====== Data extracts ======

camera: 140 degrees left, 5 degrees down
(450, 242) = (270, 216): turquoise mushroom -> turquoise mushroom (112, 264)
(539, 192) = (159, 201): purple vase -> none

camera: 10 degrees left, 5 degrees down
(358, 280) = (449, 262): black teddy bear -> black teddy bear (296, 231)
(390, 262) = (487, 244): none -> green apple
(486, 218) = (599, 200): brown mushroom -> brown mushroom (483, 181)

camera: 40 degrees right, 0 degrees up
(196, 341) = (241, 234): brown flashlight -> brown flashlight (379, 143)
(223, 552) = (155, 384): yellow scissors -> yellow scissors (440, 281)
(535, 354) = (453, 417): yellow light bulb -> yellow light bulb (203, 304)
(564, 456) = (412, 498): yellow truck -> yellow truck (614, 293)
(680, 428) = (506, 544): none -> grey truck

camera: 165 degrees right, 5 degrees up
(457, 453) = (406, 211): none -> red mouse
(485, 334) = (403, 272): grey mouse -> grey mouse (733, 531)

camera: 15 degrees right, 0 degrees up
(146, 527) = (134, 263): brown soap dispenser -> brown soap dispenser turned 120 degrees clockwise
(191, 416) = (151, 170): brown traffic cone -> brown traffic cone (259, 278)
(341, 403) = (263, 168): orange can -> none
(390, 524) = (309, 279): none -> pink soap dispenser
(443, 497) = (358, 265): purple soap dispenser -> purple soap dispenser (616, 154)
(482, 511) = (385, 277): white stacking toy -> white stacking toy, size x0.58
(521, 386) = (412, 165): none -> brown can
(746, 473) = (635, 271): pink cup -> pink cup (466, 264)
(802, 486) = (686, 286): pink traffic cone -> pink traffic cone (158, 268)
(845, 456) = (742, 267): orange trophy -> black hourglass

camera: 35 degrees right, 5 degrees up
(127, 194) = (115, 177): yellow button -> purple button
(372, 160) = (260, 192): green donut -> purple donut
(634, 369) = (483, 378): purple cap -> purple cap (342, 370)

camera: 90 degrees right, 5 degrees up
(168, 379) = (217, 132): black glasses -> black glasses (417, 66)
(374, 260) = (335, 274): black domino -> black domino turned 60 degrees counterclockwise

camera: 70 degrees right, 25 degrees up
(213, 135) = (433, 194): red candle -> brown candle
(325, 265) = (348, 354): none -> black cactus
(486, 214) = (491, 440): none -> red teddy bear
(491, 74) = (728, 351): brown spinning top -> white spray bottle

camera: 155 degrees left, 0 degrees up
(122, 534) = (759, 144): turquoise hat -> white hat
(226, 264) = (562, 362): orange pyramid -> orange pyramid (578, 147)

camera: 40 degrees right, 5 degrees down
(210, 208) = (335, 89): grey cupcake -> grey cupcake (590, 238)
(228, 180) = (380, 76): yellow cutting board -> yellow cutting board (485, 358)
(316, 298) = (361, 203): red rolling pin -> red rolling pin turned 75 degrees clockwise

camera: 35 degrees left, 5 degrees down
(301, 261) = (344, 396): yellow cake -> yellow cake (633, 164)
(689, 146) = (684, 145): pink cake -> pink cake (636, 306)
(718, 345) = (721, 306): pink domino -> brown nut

======

Your task: Using the data above, reproduce exactly the lines from the line that contains "camera: 165 degrees right, 5 degrees up" through the line that contains "(301, 261) = (344, 396): yellow", including both.

Result:
camera: 165 degrees right, 5 degrees up
(457, 453) = (406, 211): none -> red mouse
(485, 334) = (403, 272): grey mouse -> grey mouse (733, 531)

camera: 15 degrees right, 0 degrees up
(146, 527) = (134, 263): brown soap dispenser -> brown soap dispenser turned 120 degrees clockwise
(191, 416) = (151, 170): brown traffic cone -> brown traffic cone (259, 278)
(341, 403) = (263, 168): orange can -> none
(390, 524) = (309, 279): none -> pink soap dispenser
(443, 497) = (358, 265): purple soap dispenser -> purple soap dispenser (616, 154)
(482, 511) = (385, 277): white stacking toy -> white stacking toy, size x0.58
(521, 386) = (412, 165): none -> brown can
(746, 473) = (635, 271): pink cup -> pink cup (466, 264)
(802, 486) = (686, 286): pink traffic cone -> pink traffic cone (158, 268)
(845, 456) = (742, 267): orange trophy -> black hourglass

camera: 35 degrees right, 5 degrees up
(127, 194) = (115, 177): yellow button -> purple button
(372, 160) = (260, 192): green donut -> purple donut
(634, 369) = (483, 378): purple cap -> purple cap (342, 370)

camera: 90 degrees right, 5 degrees up
(168, 379) = (217, 132): black glasses -> black glasses (417, 66)
(374, 260) = (335, 274): black domino -> black domino turned 60 degrees counterclockwise

camera: 70 degrees right, 25 degrees up
(213, 135) = (433, 194): red candle -> brown candle
(325, 265) = (348, 354): none -> black cactus
(486, 214) = (491, 440): none -> red teddy bear
(491, 74) = (728, 351): brown spinning top -> white spray bottle

camera: 155 degrees left, 0 degrees up
(122, 534) = (759, 144): turquoise hat -> white hat
(226, 264) = (562, 362): orange pyramid -> orange pyramid (578, 147)

camera: 40 degrees right, 5 degrees down
(210, 208) = (335, 89): grey cupcake -> grey cupcake (590, 238)
(228, 180) = (380, 76): yellow cutting board -> yellow cutting board (485, 358)
(316, 298) = (361, 203): red rolling pin -> red rolling pin turned 75 degrees clockwise

camera: 35 degrees left, 5 degrees down
(301, 261) = (344, 396): yellow cake -> yellow cake (633, 164)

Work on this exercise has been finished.